- What you will do -
An exact copy is required of every line from the one with "none -> black plate F3 level 1" through the end of the data below, and the pictures must stay out of it.

- Source records -
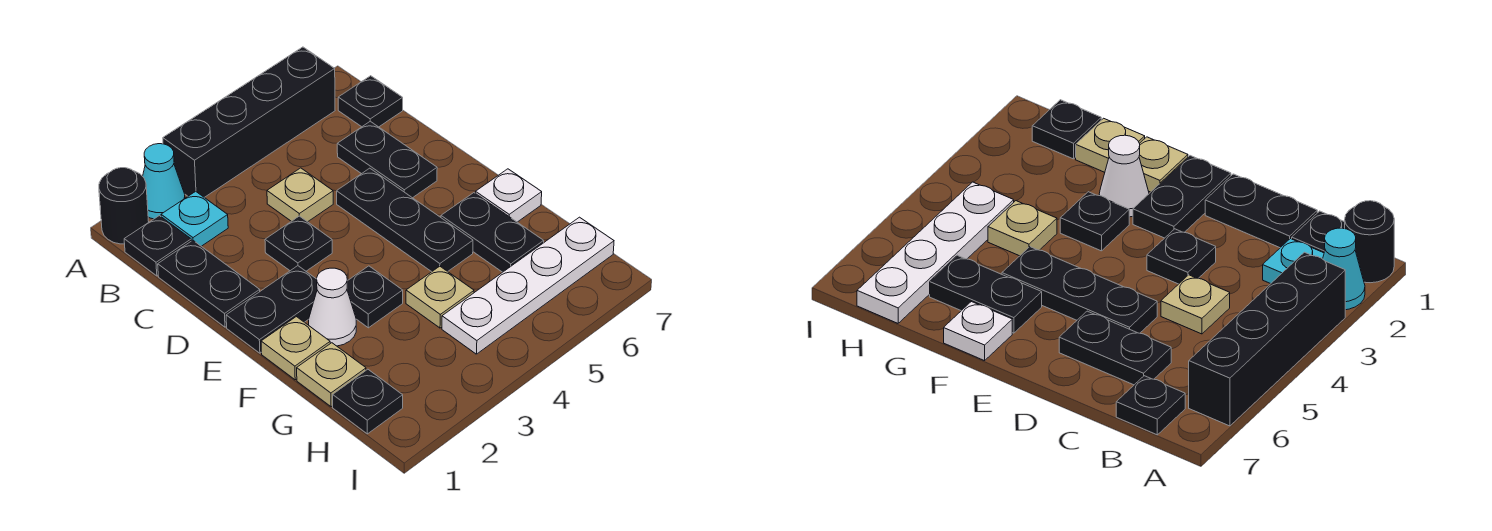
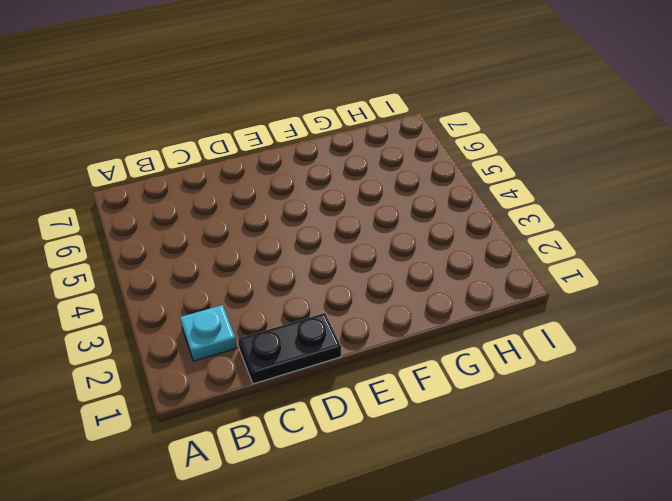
none -> black round brick A1 level 1
none -> cyan cone A2 level 1
none -> black brick A3:A6 level 1

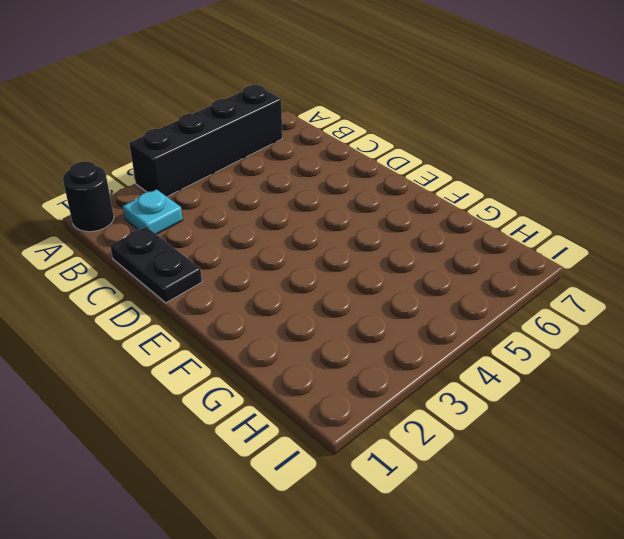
none -> cyan cone A2 level 1
none -> black plate B1 level 1
none -> black plate B7 level 1

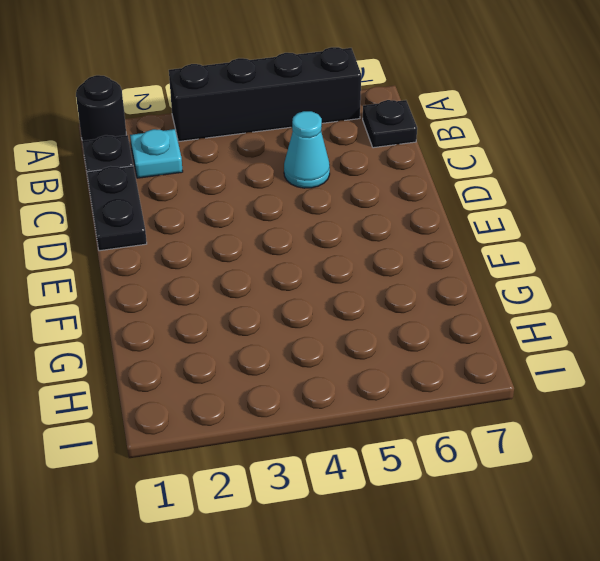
cyan cone C5 level 1 -> cyan cone A2 level 1
none -> tan plate C4 level 1
none -> black plate C6:D6 level 1
none -> black plate D3 level 1

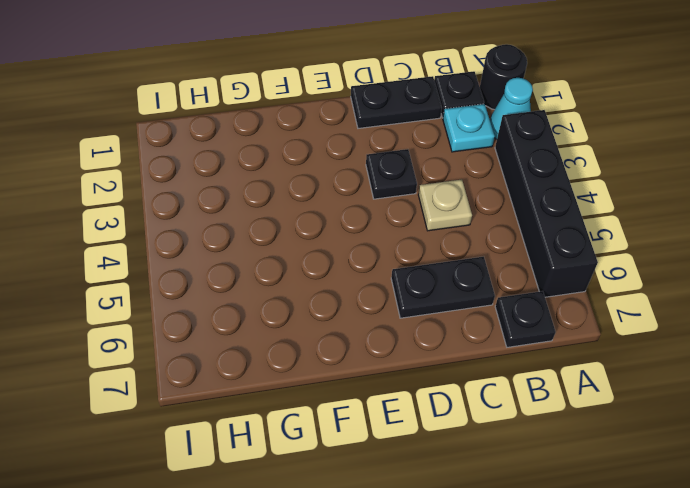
none -> black plate D5:F5 level 1
none -> black plate E1:E2 level 1
none -> tan plate F1 level 1

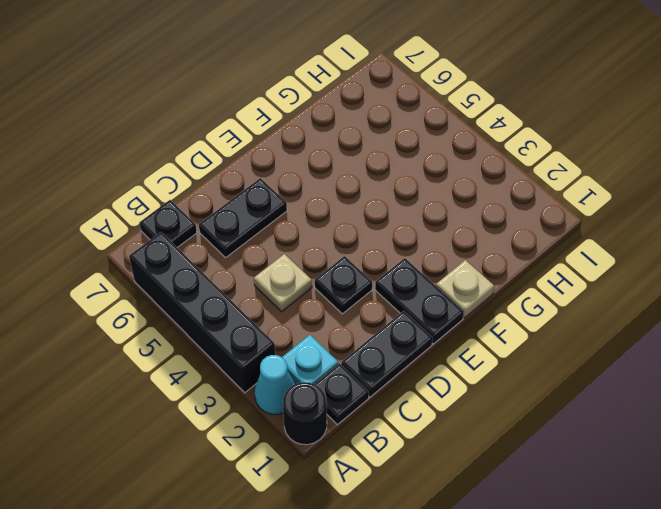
none -> black plate D5:F5 level 1
none -> white cone F2 level 1
none -> black plate F3 level 1

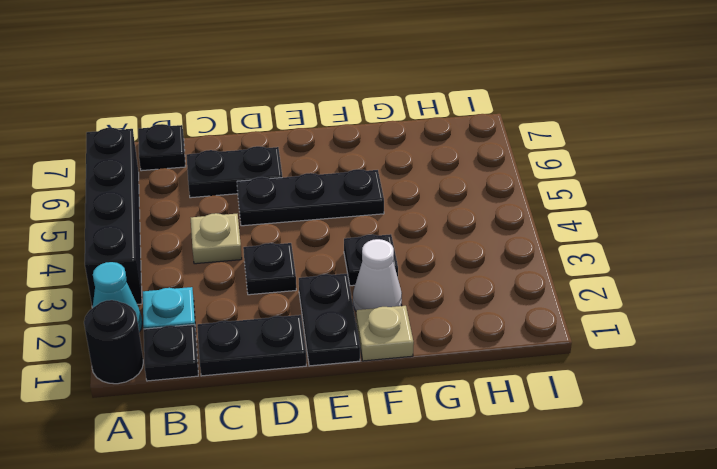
none -> black plate F6:G6 level 1
none -> white plate F7 level 1
none -> tan plate G1 level 1

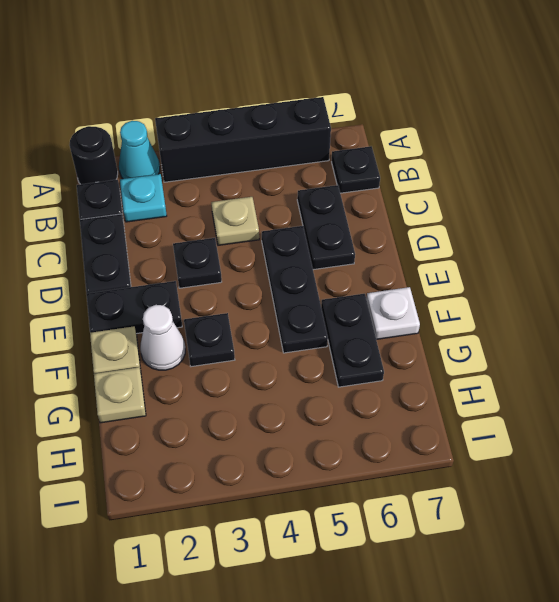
none -> tan plate G4 level 1
none -> black plate H1 level 1
none -> white plate H4:H7 level 1

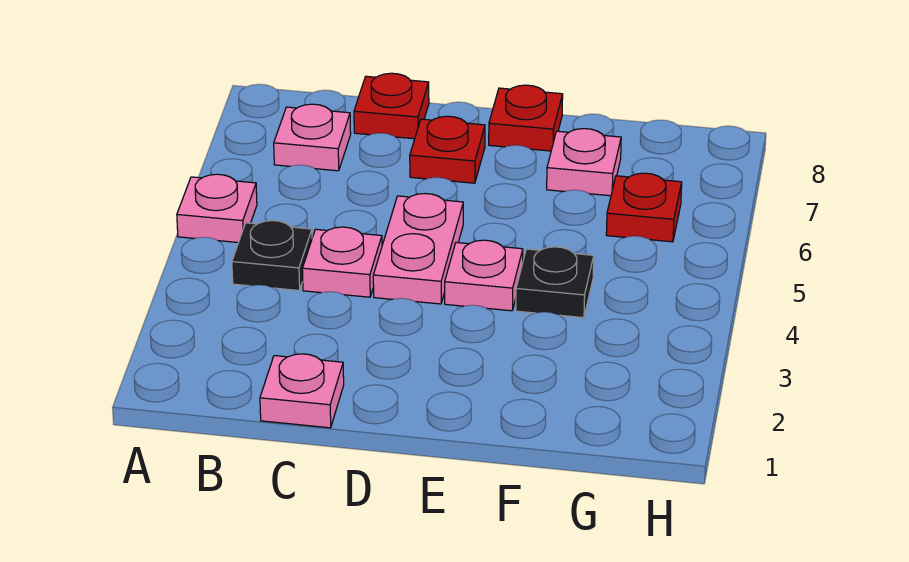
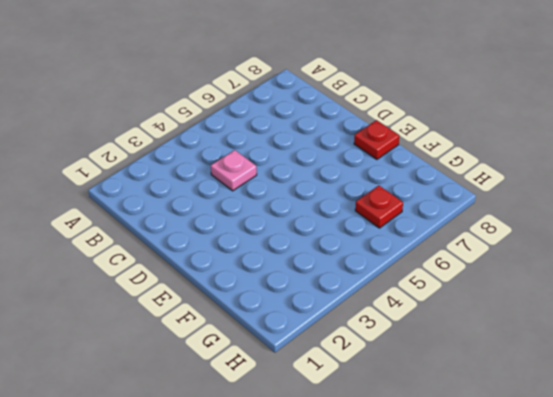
none -> pink plate A5 level 1
none -> black plate B4 level 1
none -> pink plate B7 level 1

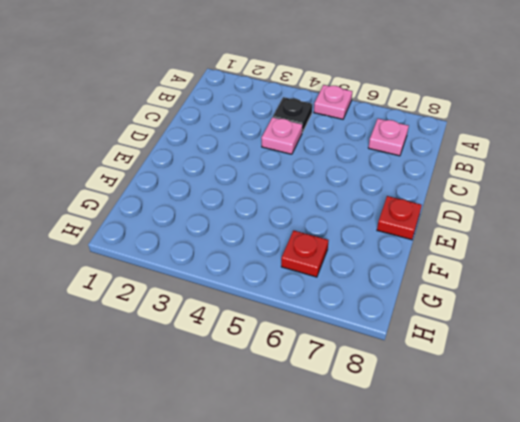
none -> pink plate C1 level 1
none -> red plate C8 level 1
none -> pink plate D4:D5 level 1

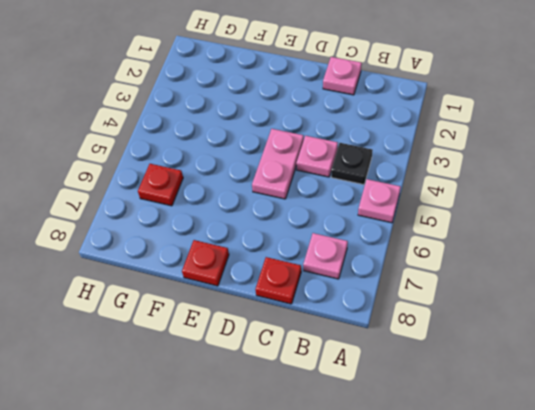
none -> red plate D7 level 1
none -> pink plate E4 level 1
none -> black plate F4 level 1

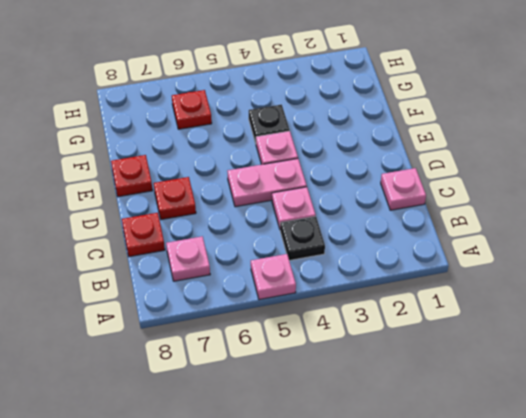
none -> pink plate F7 level 1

- Answer below -
none -> black plate F3 level 1

none -> black plate F6:G6 level 1
none -> white plate F7 level 1
none -> tan plate G1 level 1

none -> tan plate G4 level 1
none -> black plate H1 level 1
none -> white plate H4:H7 level 1

none -> pink plate A5 level 1
none -> black plate B4 level 1
none -> pink plate B7 level 1

none -> pink plate C1 level 1
none -> red plate C8 level 1
none -> pink plate D4:D5 level 1

none -> red plate D7 level 1
none -> pink plate E4 level 1
none -> black plate F4 level 1

none -> pink plate F7 level 1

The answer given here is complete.